Write out the listing below without alteration, omitting its pictures.

SOURCE DATA:
=== Begin Enclosure ===
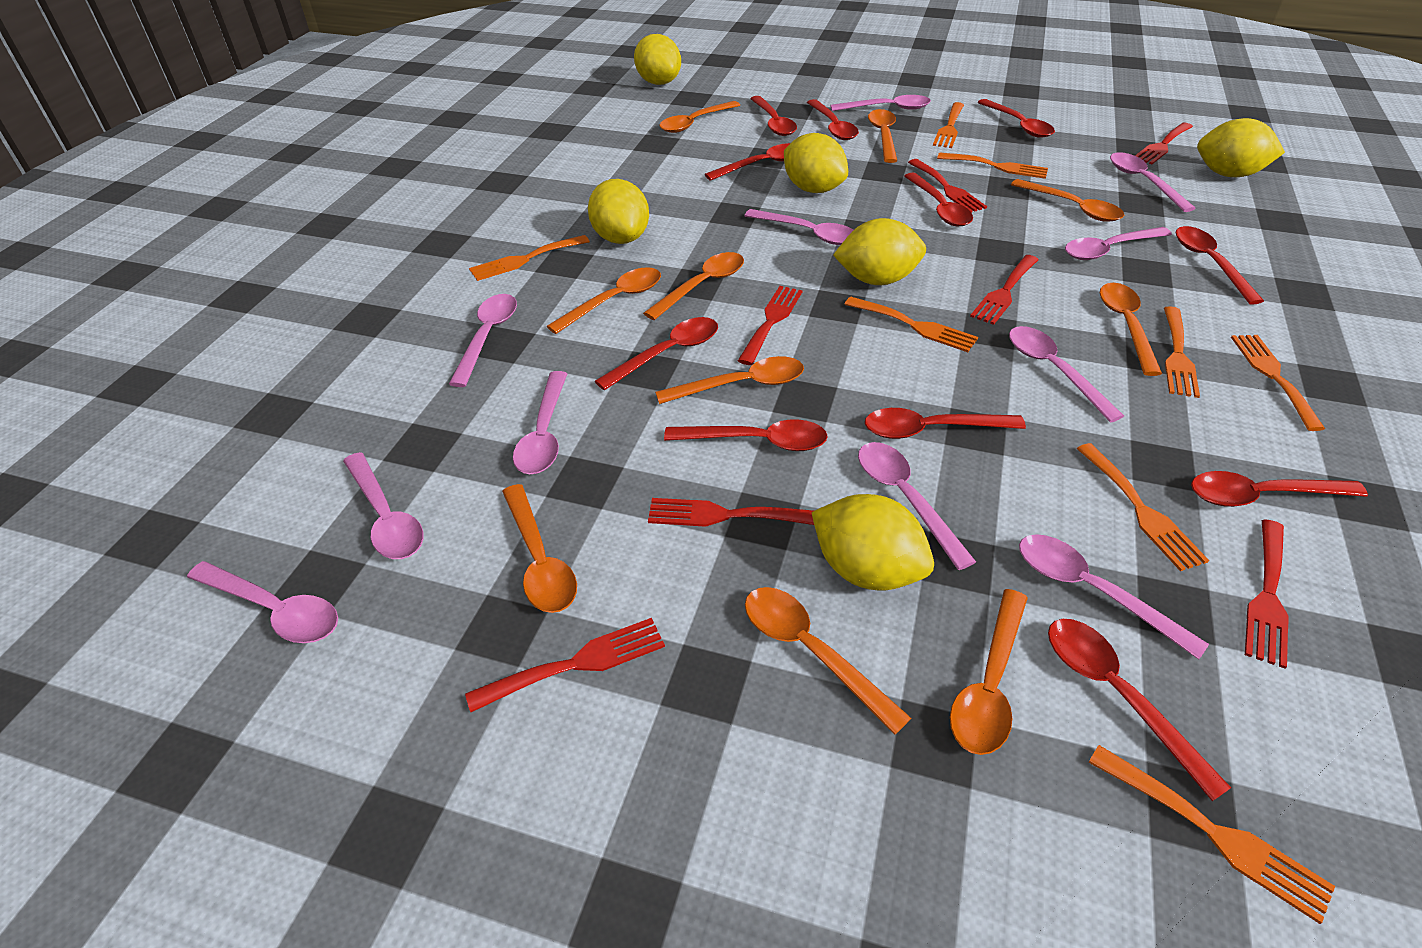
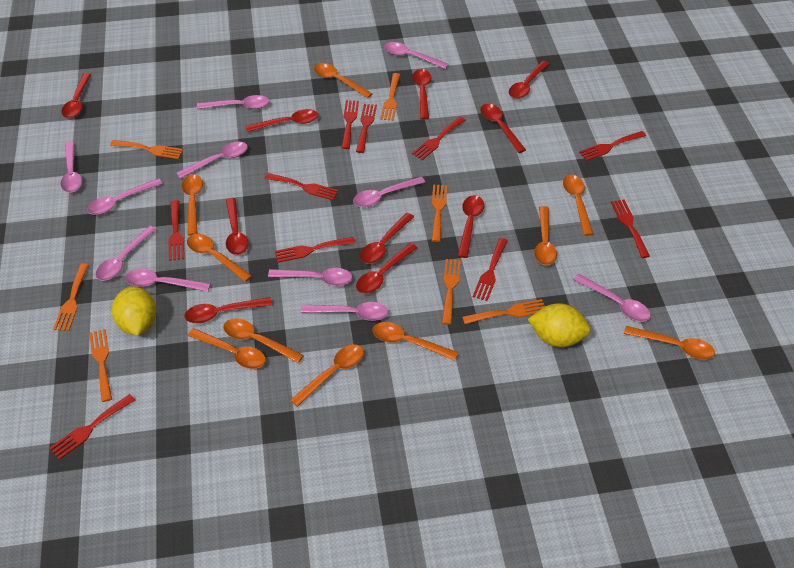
orange fork: 8 -> 7
red fork: 7 -> 10
red spoon: 11 -> 10
yellow lemon: 6 -> 2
=== End Enclosure ===
ANSWER TO THE EXERCISE:
orange fork: 8 -> 7
red fork: 7 -> 10
red spoon: 11 -> 10
yellow lemon: 6 -> 2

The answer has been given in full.